Problem description – If an entry holds a picture, drop the picture but restate the entry word for word.

** Data supplied follows **

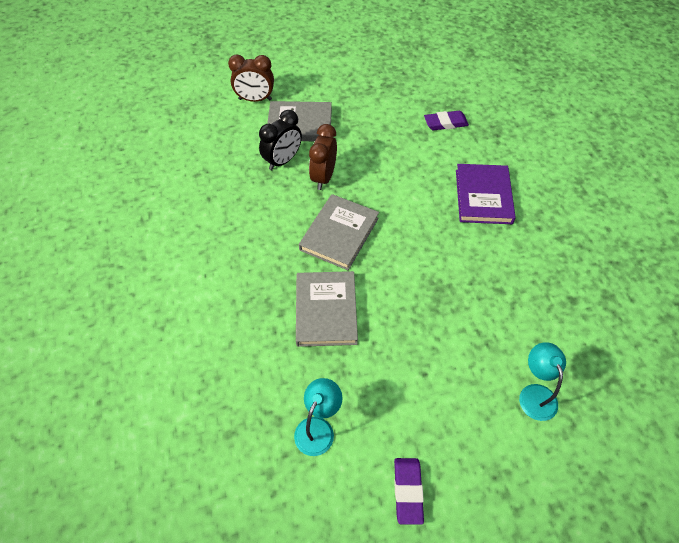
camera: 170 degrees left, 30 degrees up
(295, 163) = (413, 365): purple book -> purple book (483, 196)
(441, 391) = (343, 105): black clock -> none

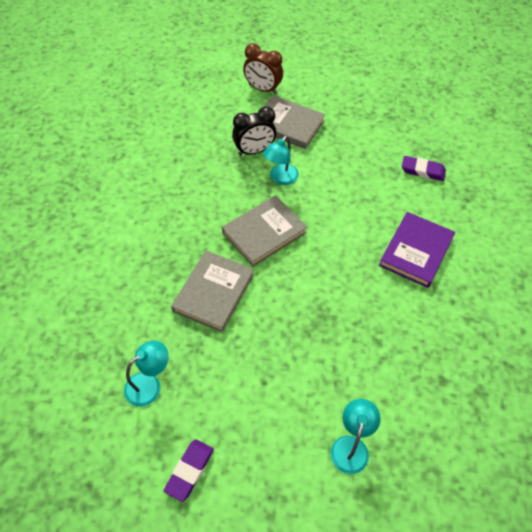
camera: 25 degrees right, 0 degrees up
(323, 177) = (280, 178): brown clock -> turquoise lamp

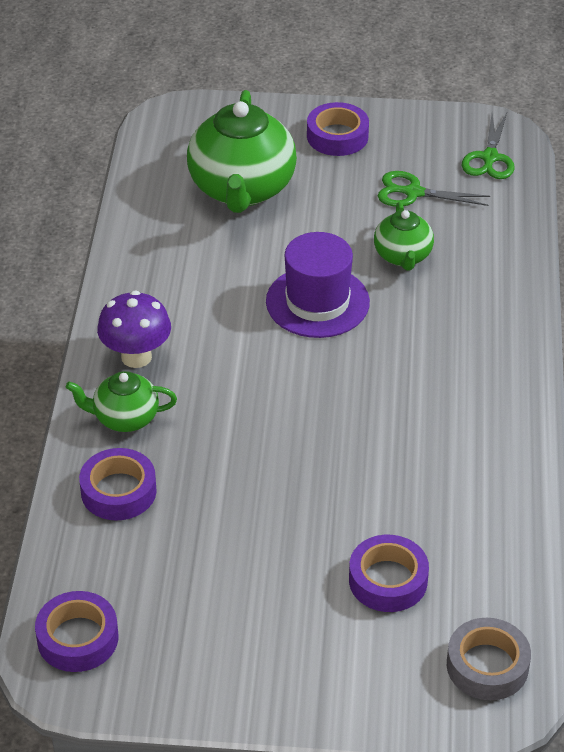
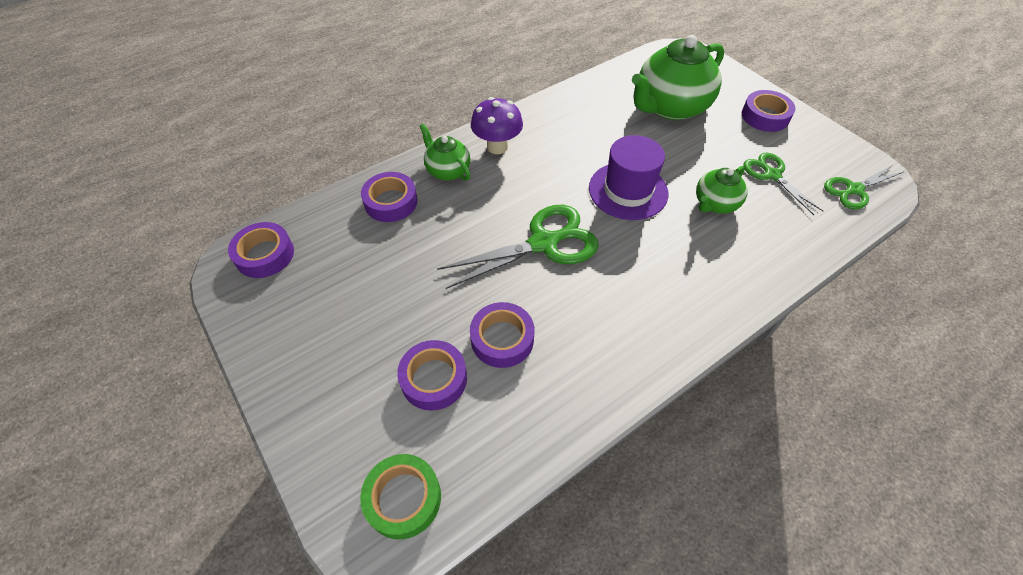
camera: 50 degrees right, 10 degrees up
(314, 406) = (544, 243): none -> green scissors
(394, 506) = (502, 339): none -> purple tape
(487, 666) = (403, 498): grey tape -> green tape

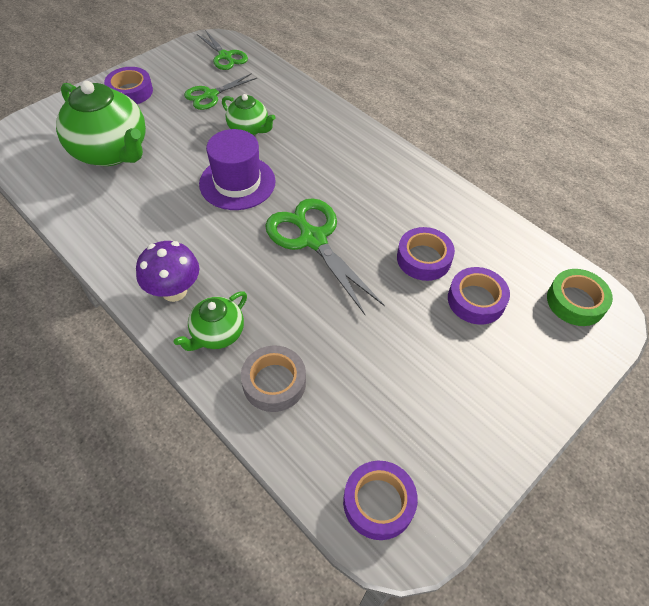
camera: 100 degrees left, 0 degrees up
(391, 202) = (274, 382): purple tape -> grey tape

** End of Data supplied **

Solution for this problem –
camera: 170 degrees left, 30 degrees up
(295, 163) = (413, 365): purple book -> purple book (483, 196)
(441, 391) = (343, 105): black clock -> none

camera: 25 degrees right, 0 degrees up
(323, 177) = (280, 178): brown clock -> turquoise lamp

camera: 50 degrees right, 10 degrees up
(314, 406) = (544, 243): none -> green scissors
(394, 506) = (502, 339): none -> purple tape
(487, 666) = (403, 498): grey tape -> green tape

camera: 100 degrees left, 0 degrees up
(391, 202) = (274, 382): purple tape -> grey tape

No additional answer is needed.